Check every line of the data for the string "green" and copy the ones that have it.
[Records to use — start]
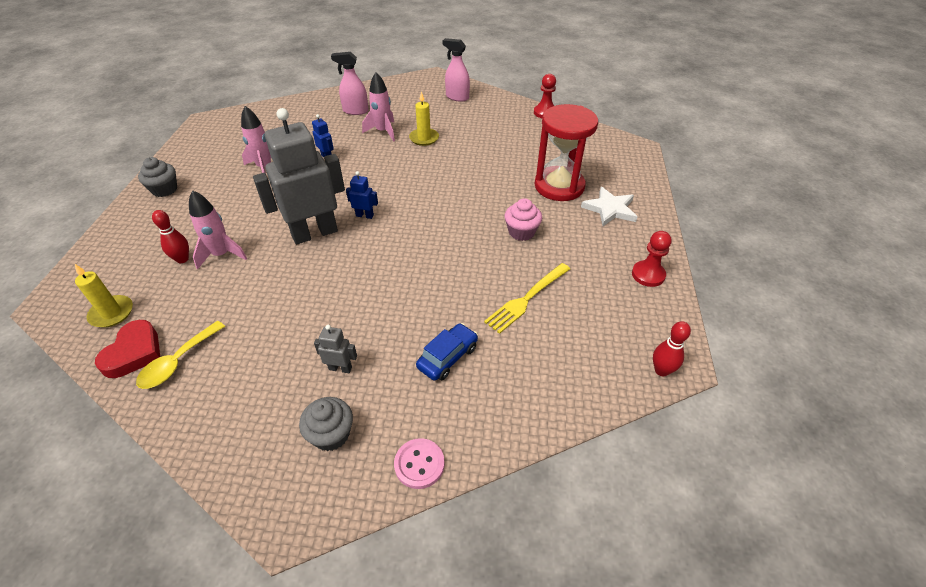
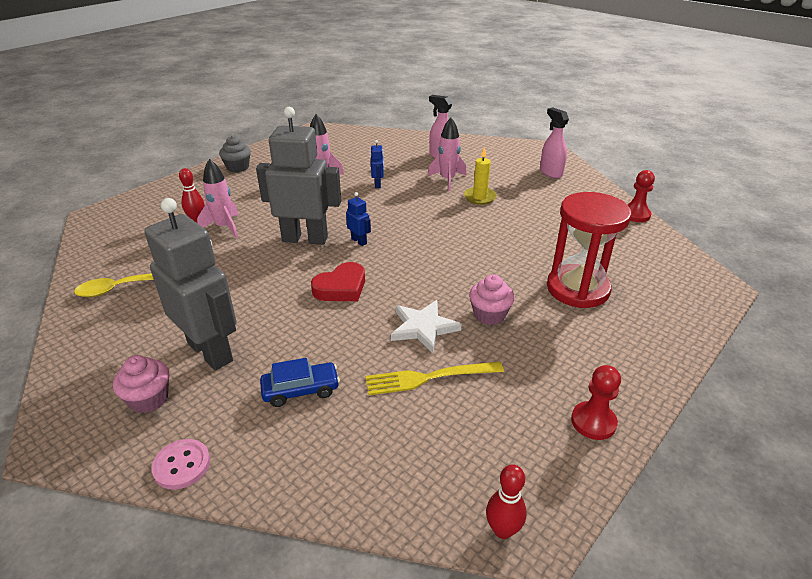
camera: 35 degrees right, 10 degrees down
yellow candle [74,263,133,328] -> none
red heart [95,320,160,378] -> red heart moved to [311,262,365,301]
grey cupcake [299,397,353,451] -> pink cupcake [113,355,169,413]
grey robot [314,324,357,373] -> grey robot [145,198,236,370], size x2.46
white star [581,187,637,226] -> white star moved to [391,300,462,353]

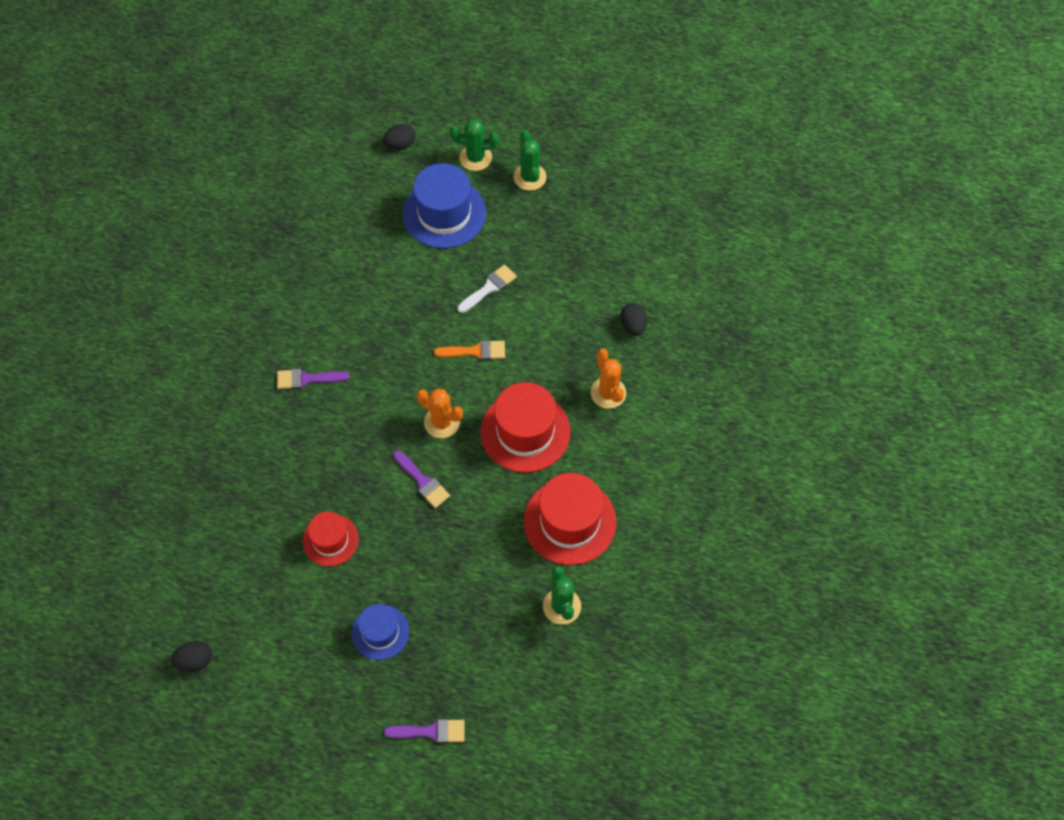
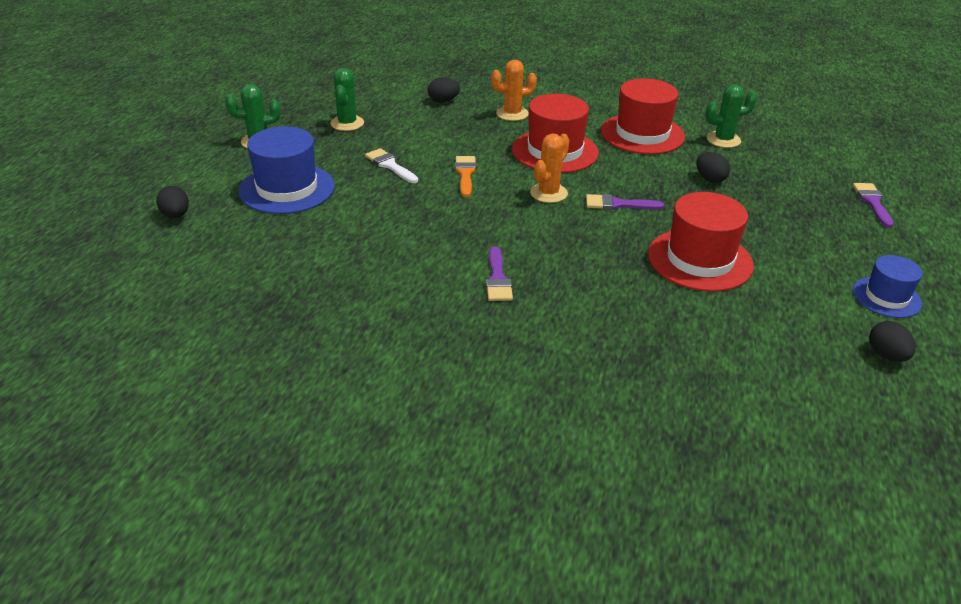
camera: 90 degrees left, 25 degrees down
red hat [303,511,359,566] -> red hat [648,192,754,292], size x1.67
blue hat [352,604,409,660] -> blue hat moved to [853,255,923,318]
purple brush [393,450,450,508] -> purple brush turned 135 degrees counterclockwise [586,194,664,210]
green cactus [450,119,499,171] -> green cactus moved to [330,68,364,131]
none -> black egg [696,152,730,183]

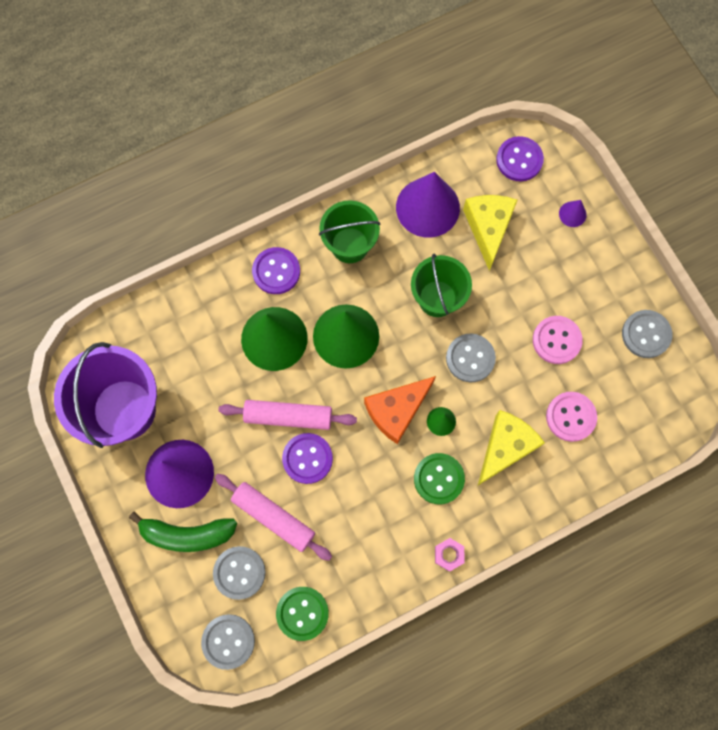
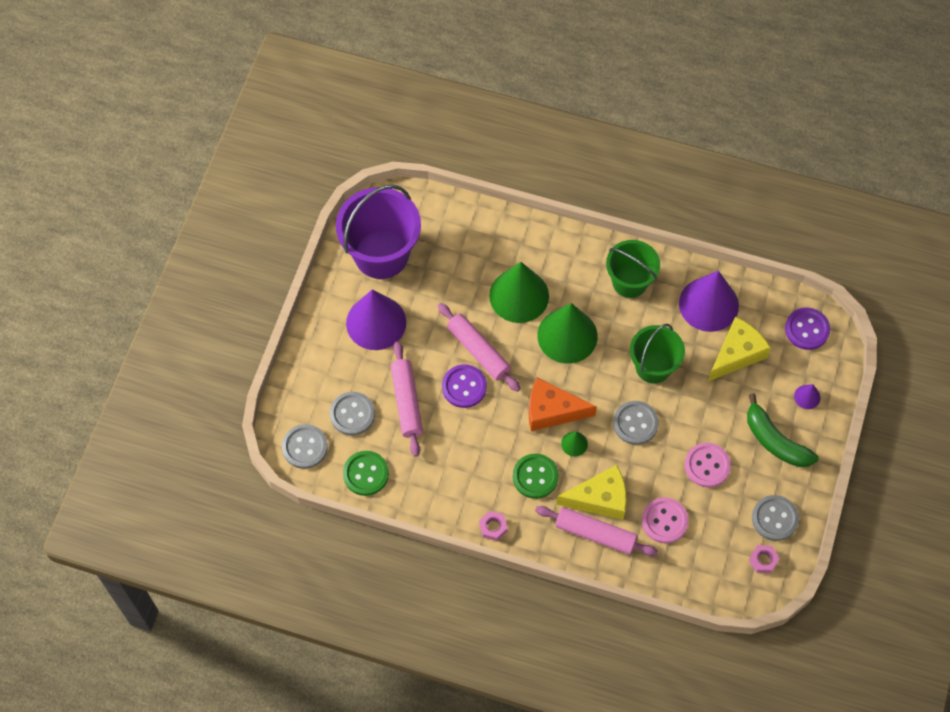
camera: 45 degrees right, 10 degrees down
green banana [129,512,237,552] -> green banana moved to [747,393,818,467]
purple button [252,247,300,294] -> none
none -> pink rolling pin [535,506,658,556]
none -> pink nut [749,545,780,573]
[Records to use — finish]
● Written answer
green cactus [450,119,499,171] -> green cactus moved to [330,68,364,131]
green banana [129,512,237,552] -> green banana moved to [747,393,818,467]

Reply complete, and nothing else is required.